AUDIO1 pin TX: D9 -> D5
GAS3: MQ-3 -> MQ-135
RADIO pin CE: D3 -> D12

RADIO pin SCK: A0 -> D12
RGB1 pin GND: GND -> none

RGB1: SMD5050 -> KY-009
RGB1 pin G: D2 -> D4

════════

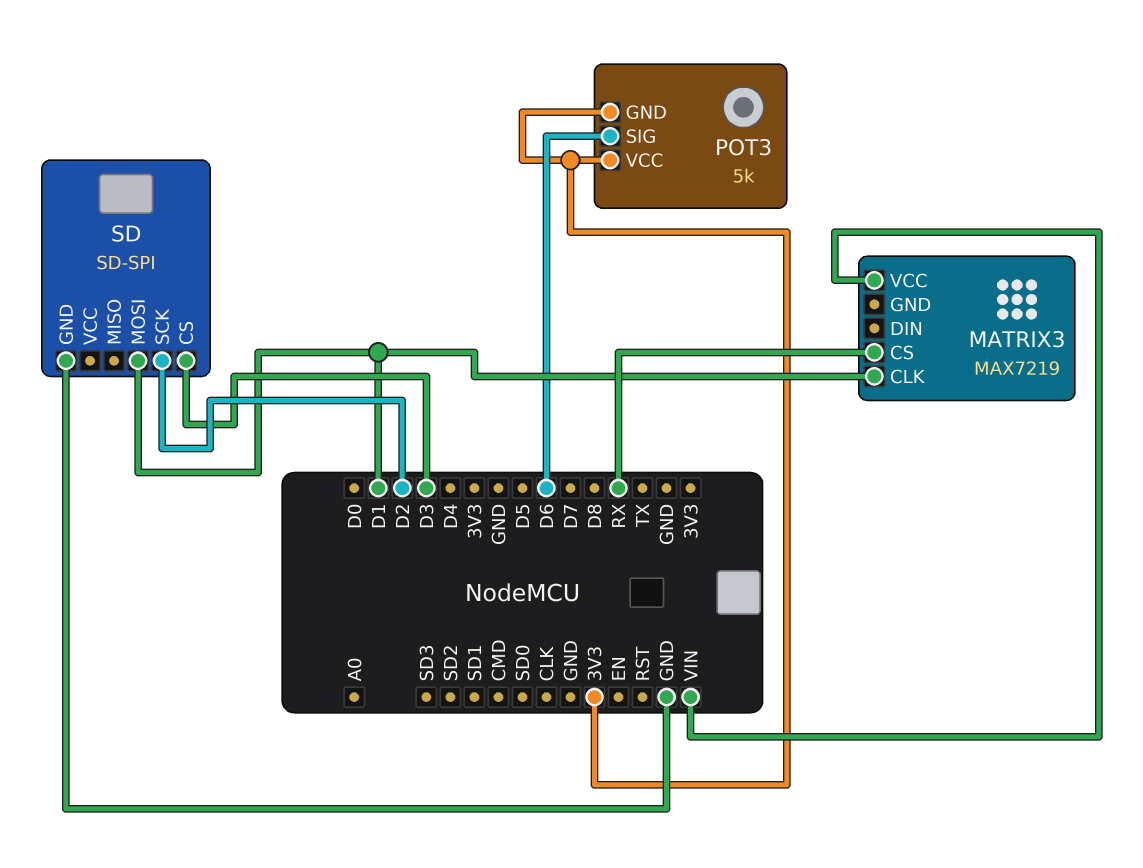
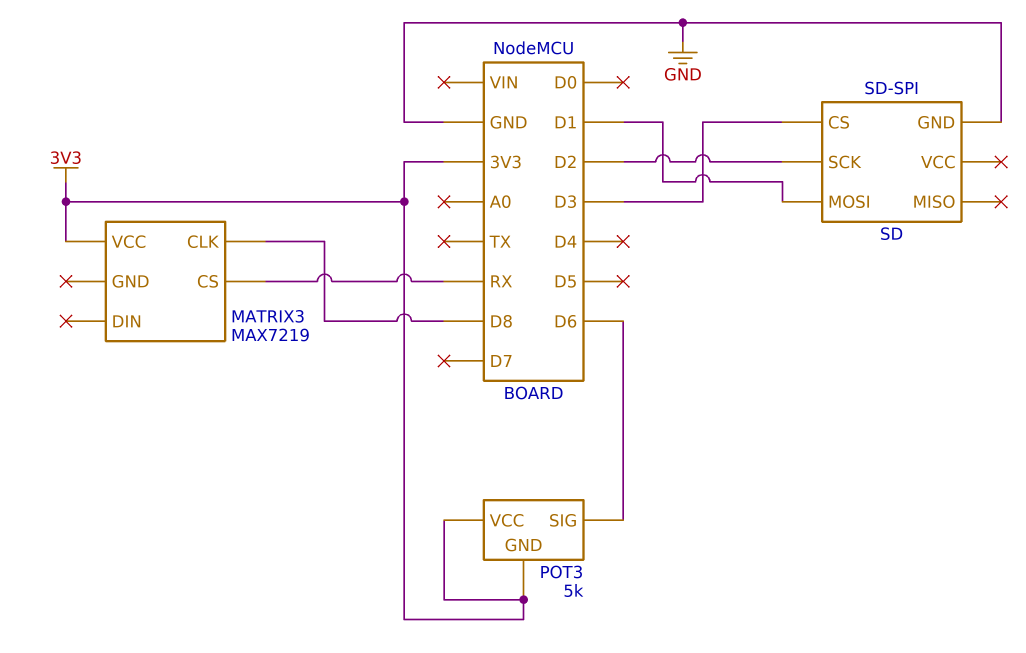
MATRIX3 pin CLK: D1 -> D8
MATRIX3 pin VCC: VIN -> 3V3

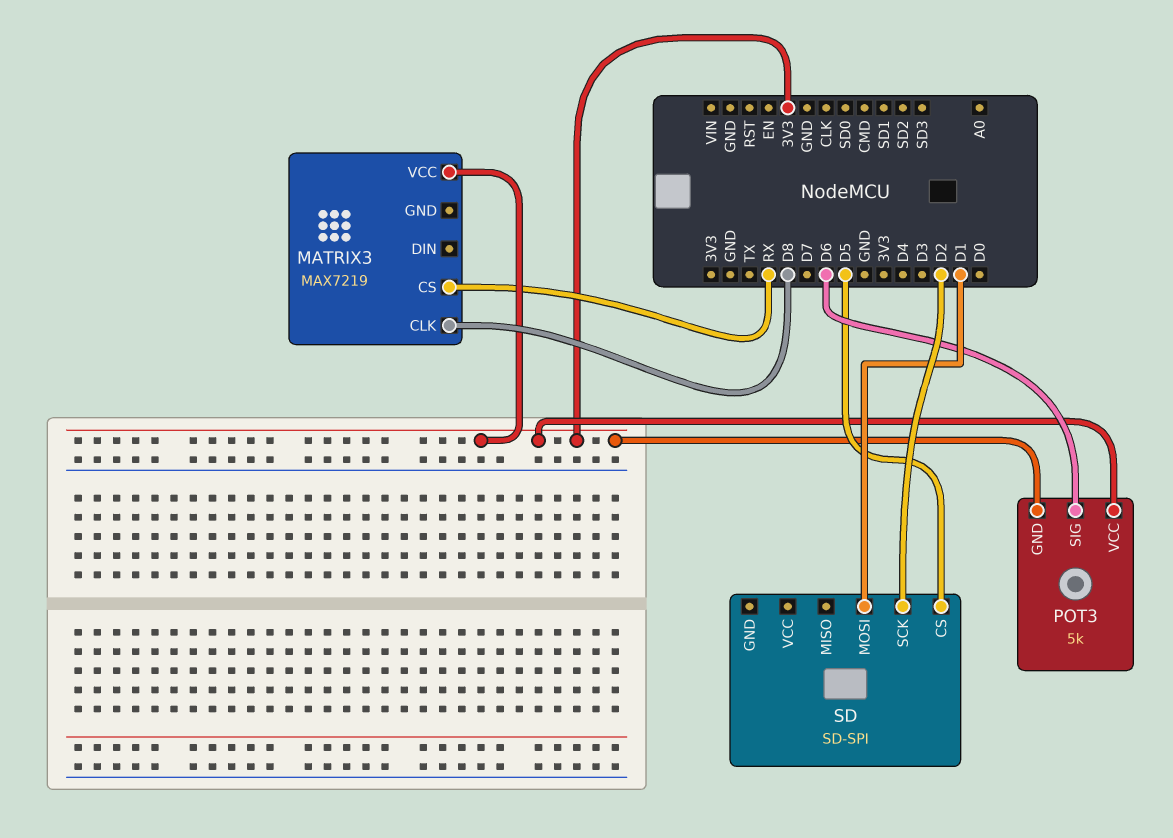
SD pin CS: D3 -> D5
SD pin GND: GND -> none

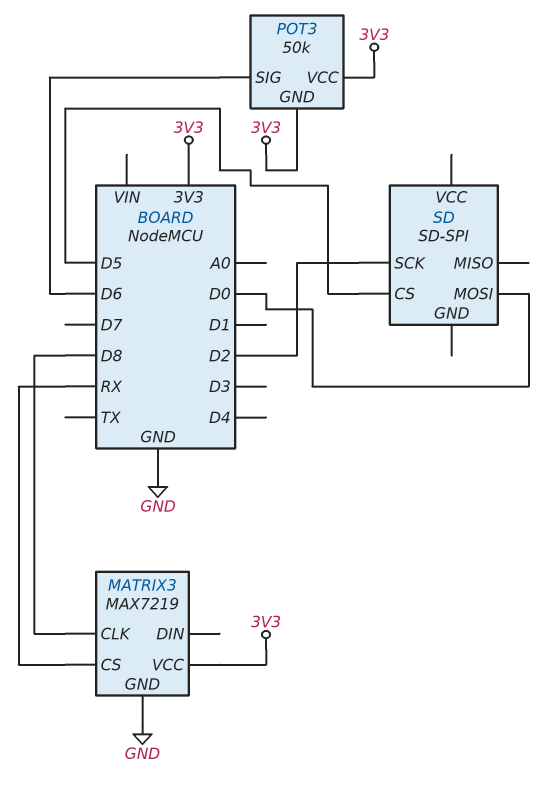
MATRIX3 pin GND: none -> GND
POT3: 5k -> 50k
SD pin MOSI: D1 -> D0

════════

## [REQUIREMENT]
Read through the entries and copy each line in which "none" appears.

## [ANSWER SECTION]
RGB1 pin GND: GND -> none
SD pin GND: GND -> none
MATRIX3 pin GND: none -> GND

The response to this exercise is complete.